### Description of the task
From the line holding "green brick D6:D7" to the final line of the entries, set down each line exactly, including both, and nothing more.

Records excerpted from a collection
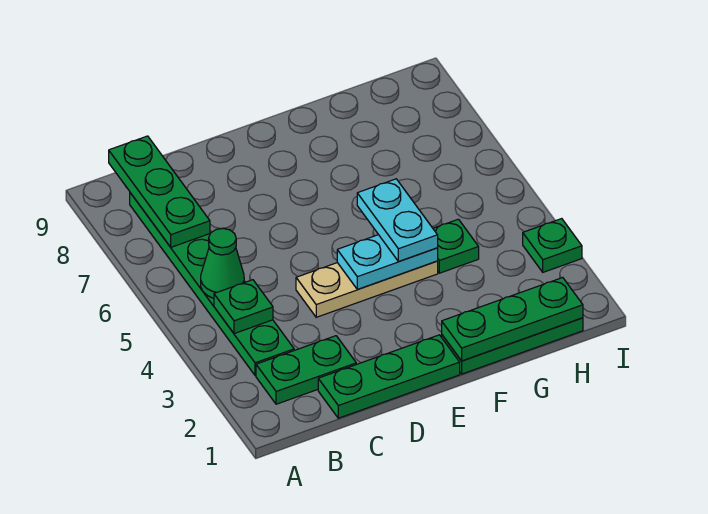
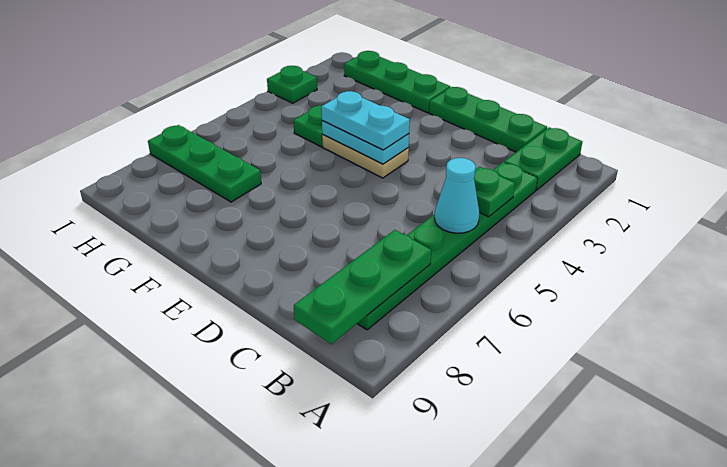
green plate B2:C2 level 1 -> green plate B1:B2 level 1
green cone B5 level 2 -> cyan cone B5 level 2
tan plate D4:F4 level 1 -> tan plate E4:F4 level 1
green plate F1:H1 level 2 -> green plate G7:I7 level 1
cyan plate F4:F5 level 3 -> cyan plate E4:F4 level 3

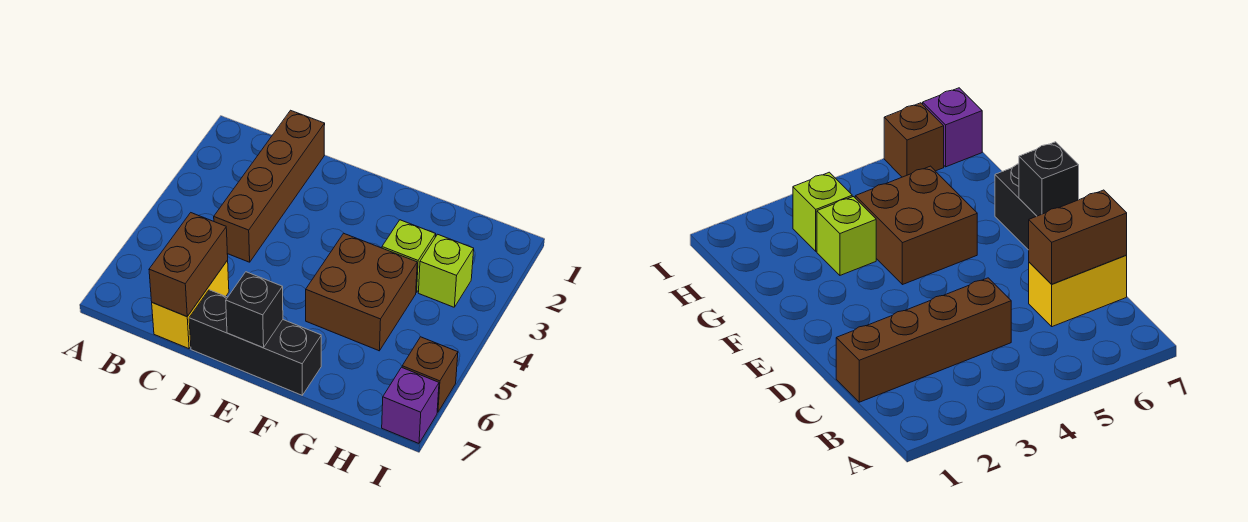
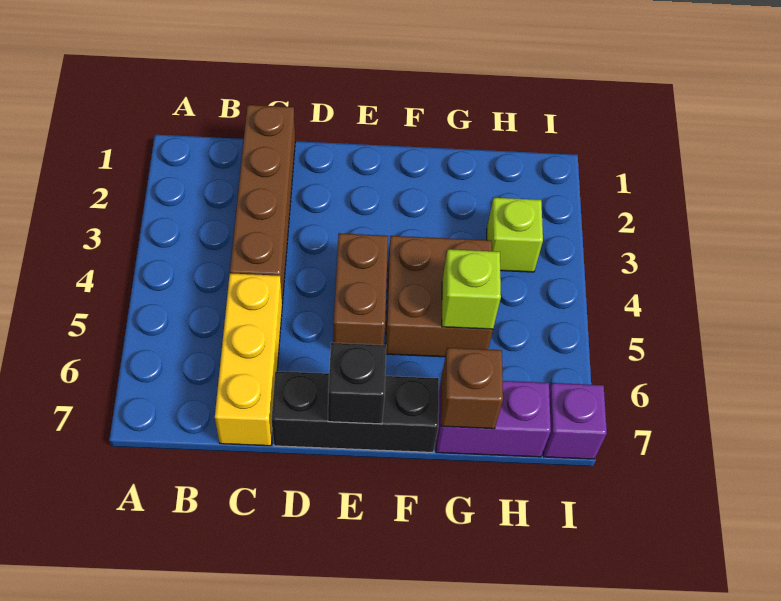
yellow brick C6:C7 level 1 -> yellow brick C5:C7 level 1
brown brick C6:C7 level 2 -> brown brick E4:E5 level 1
lime brick G3 level 1 -> lime brick G5 level 2
none -> purple brick G7:H7 level 1
brown brick I6 level 1 -> brown brick G7 level 2

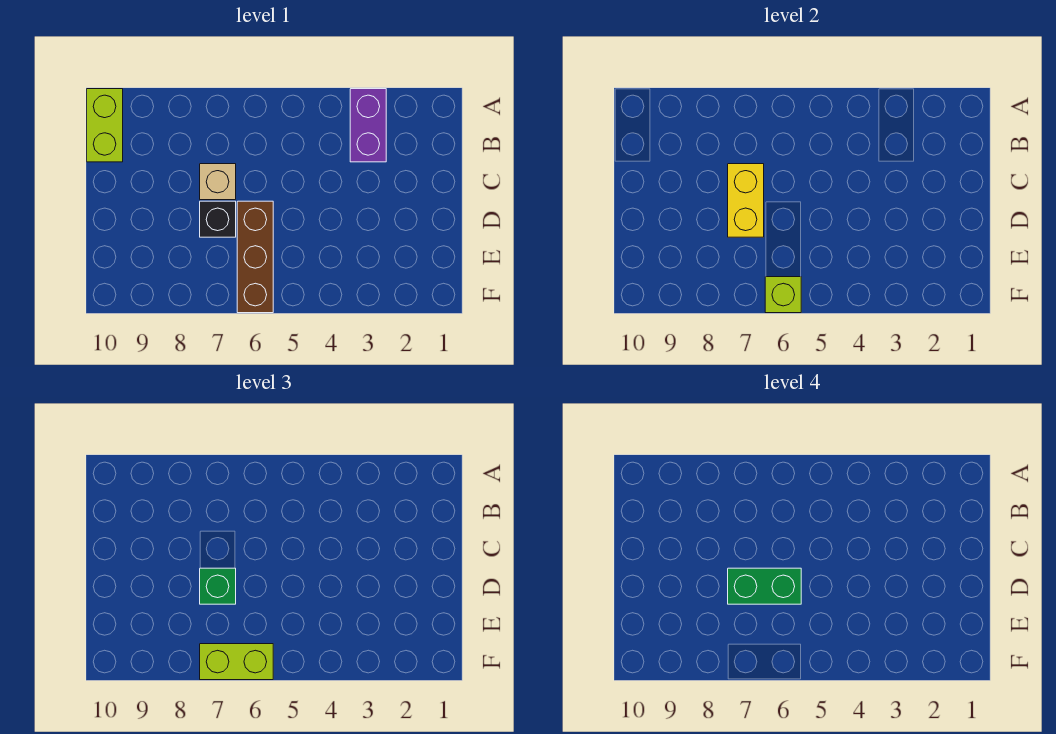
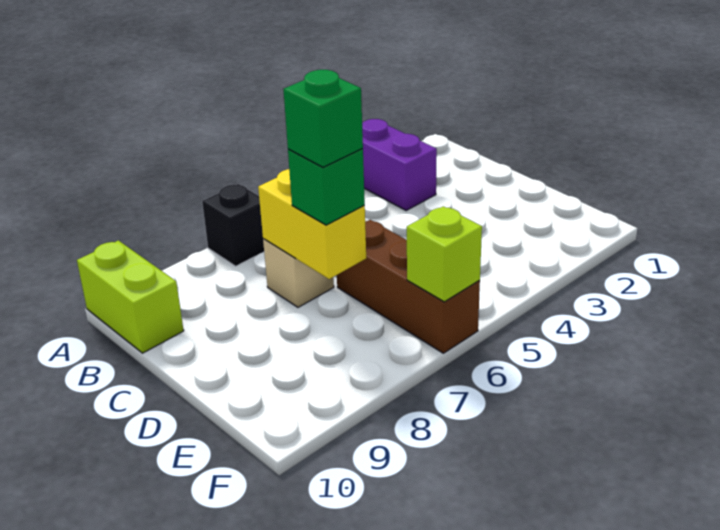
green brick D6:D7 level 4 -> green brick D7 level 4
black brick D7 level 1 -> black brick A7 level 1
lime brick F6:F7 level 3 -> none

### Response to this task
green brick D6:D7 level 4 -> green brick D7 level 4
black brick D7 level 1 -> black brick A7 level 1
lime brick F6:F7 level 3 -> none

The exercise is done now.